→ Exercise details
Your task is to return all the entries below exactly, with every picture omitted.

→ Records shown
== Segment start ==

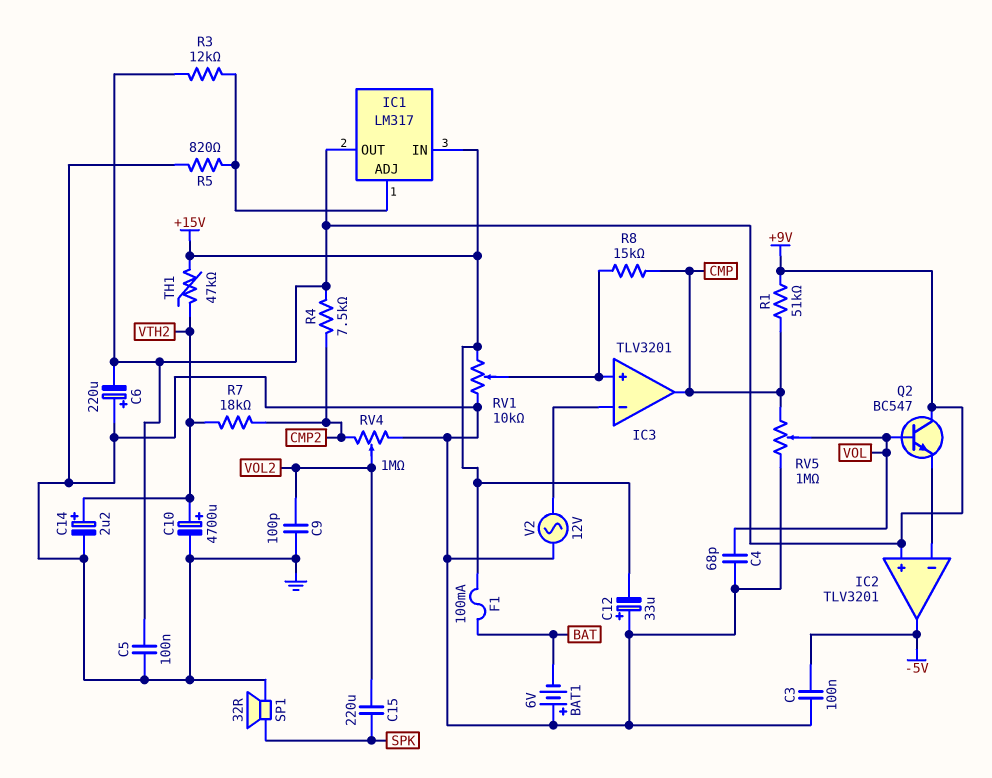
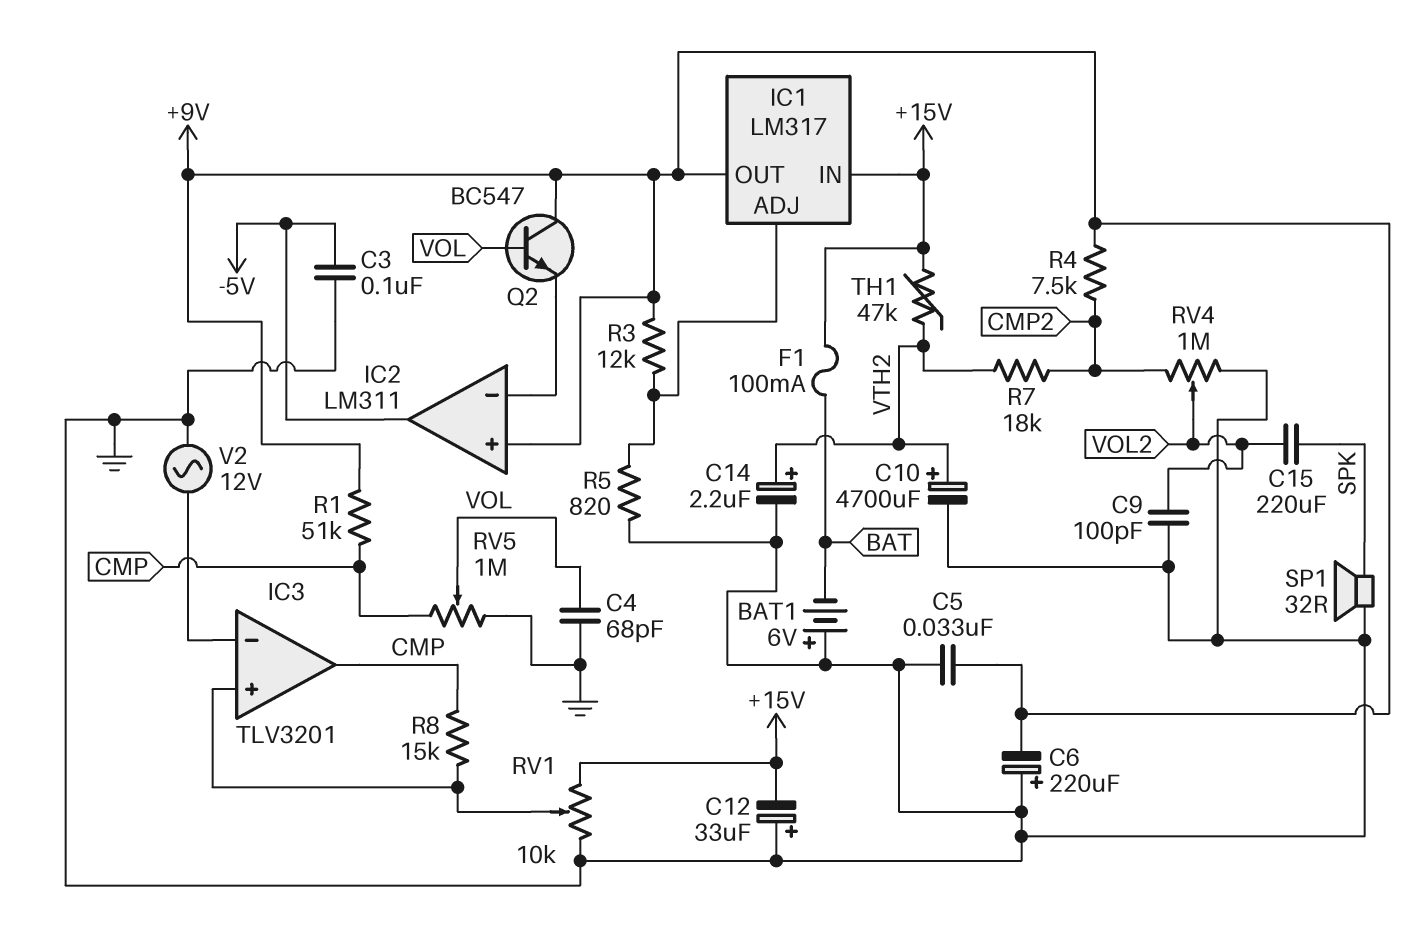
C5: 100nF (+9V, GND) -> 33nF (+9V, GND)
IC2: TLV3201 -> LM311

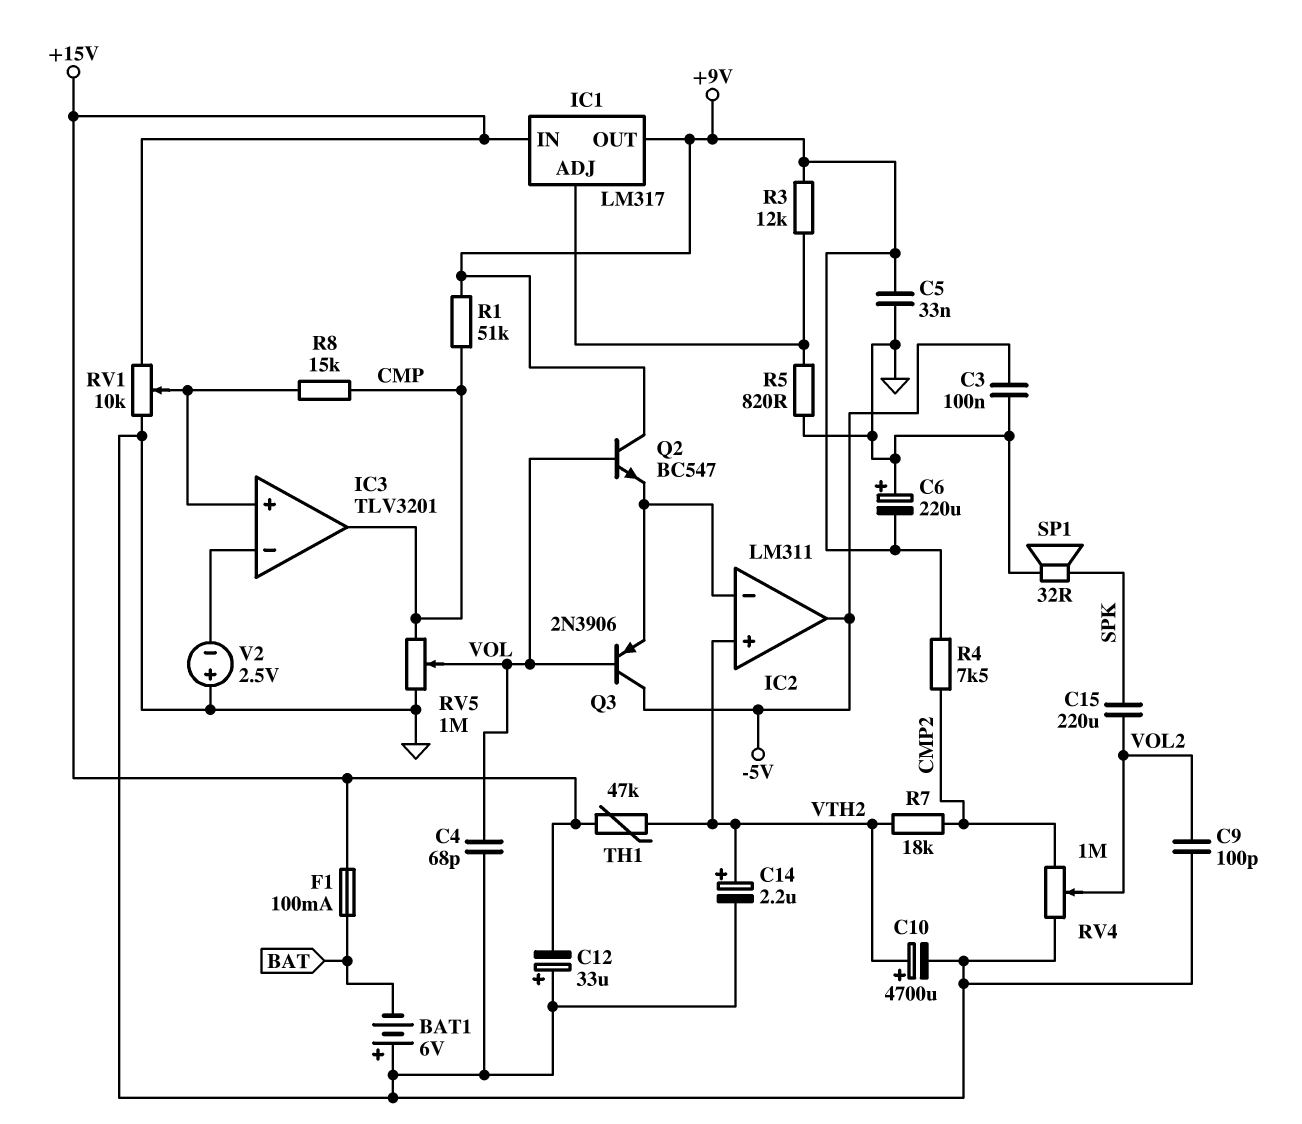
IC2 pin in+: +9V -> VTH2
Q3: none -> PNP 2N3906 (B VOL, C -5V, E IC2/in-)
V2: AC 12V (GND, IC3/in-) -> 2.5V (plus GND, minus IC3/in-)

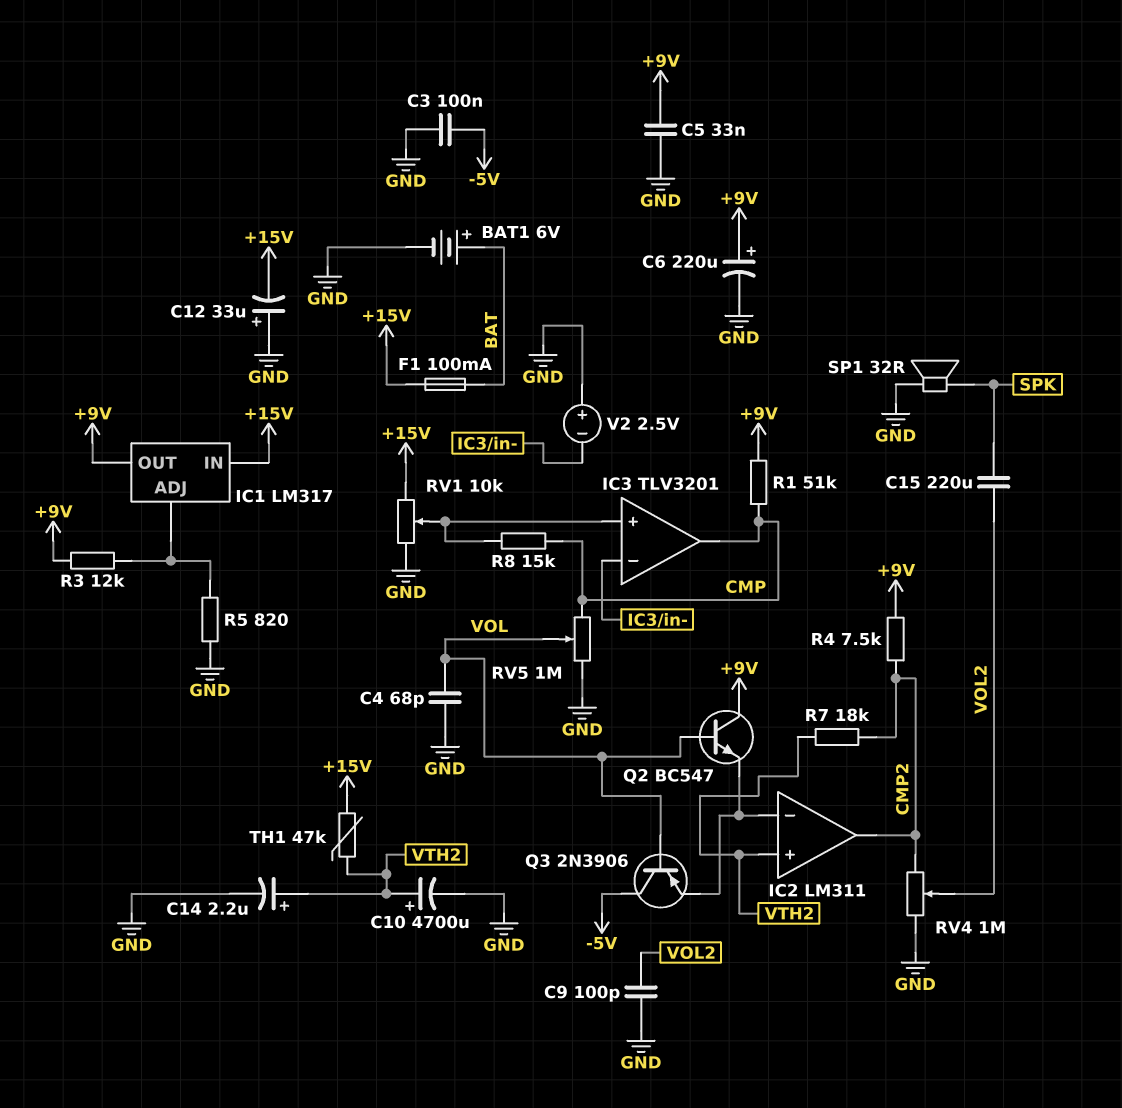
BAT1: 6V (plus GND, minus BAT) -> 6V (plus BAT, minus GND)
C6: 220uF (plus GND, minus +9V) -> 220uF (plus +9V, minus GND)
IC2 pin out: -5V -> CMP2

== Segment end ==

→ Worked solution
C5: 100nF (+9V, GND) -> 33nF (+9V, GND)
IC2: TLV3201 -> LM311

IC2 pin in+: +9V -> VTH2
Q3: none -> PNP 2N3906 (B VOL, C -5V, E IC2/in-)
V2: AC 12V (GND, IC3/in-) -> 2.5V (plus GND, minus IC3/in-)

BAT1: 6V (plus GND, minus BAT) -> 6V (plus BAT, minus GND)
C6: 220uF (plus GND, minus +9V) -> 220uF (plus +9V, minus GND)
IC2 pin out: -5V -> CMP2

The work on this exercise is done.